# What the task asks
No output is needed beyond the number of lines in the listing that contain the word "wallet".
::::
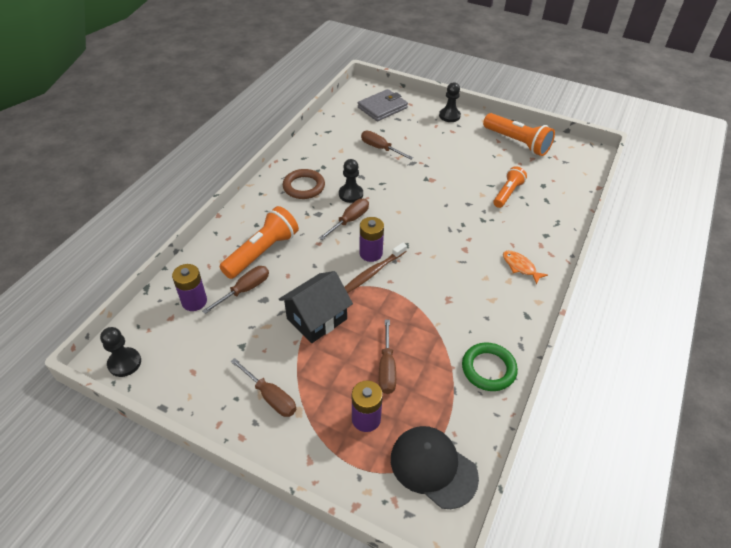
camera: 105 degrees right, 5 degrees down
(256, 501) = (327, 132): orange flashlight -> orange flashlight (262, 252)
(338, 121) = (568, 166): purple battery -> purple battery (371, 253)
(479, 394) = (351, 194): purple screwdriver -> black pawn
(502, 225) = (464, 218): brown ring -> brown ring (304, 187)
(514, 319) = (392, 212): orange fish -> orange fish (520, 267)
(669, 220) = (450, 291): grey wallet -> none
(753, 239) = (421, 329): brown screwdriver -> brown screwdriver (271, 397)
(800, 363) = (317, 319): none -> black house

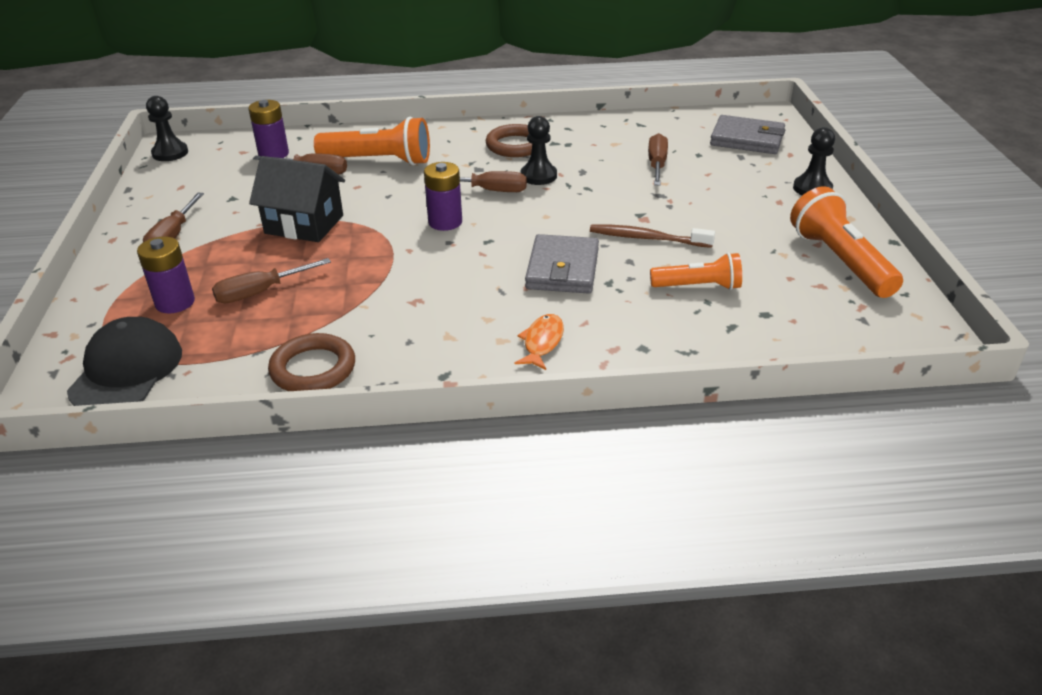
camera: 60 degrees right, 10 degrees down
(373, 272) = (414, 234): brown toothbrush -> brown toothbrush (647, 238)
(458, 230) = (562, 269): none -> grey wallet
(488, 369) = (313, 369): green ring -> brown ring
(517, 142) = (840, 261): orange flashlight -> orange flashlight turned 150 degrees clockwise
::::
# Response to the task
2